Assigned task: When the records are reproduced, each one must match exactly, and no picture may be kept.

[Scene difference descriptions]
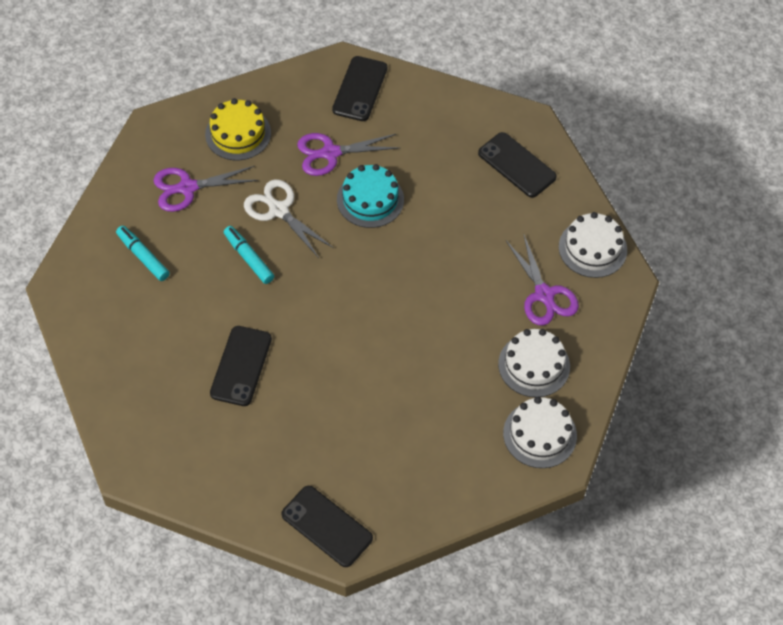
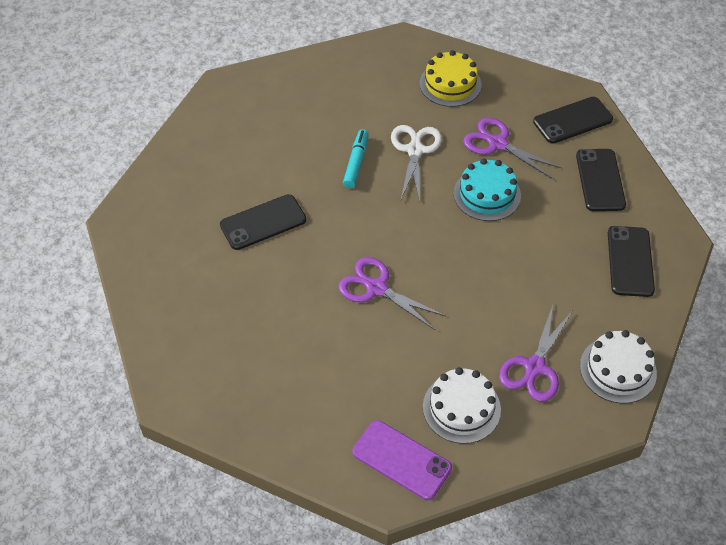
camera: 50 degrees right, 5 degrees down
(143, 257) = (293, 108): turquoise marker -> none
(187, 188) = (374, 90): purple scissors -> purple scissors (376, 288)
(327, 526) = (178, 372): black phone -> black phone (600, 180)
(540, 434) = (401, 460): white cake -> purple phone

Solution to the exercise:
camera: 50 degrees right, 5 degrees down
(143, 257) = (293, 108): turquoise marker -> none
(187, 188) = (374, 90): purple scissors -> purple scissors (376, 288)
(327, 526) = (178, 372): black phone -> black phone (600, 180)
(540, 434) = (401, 460): white cake -> purple phone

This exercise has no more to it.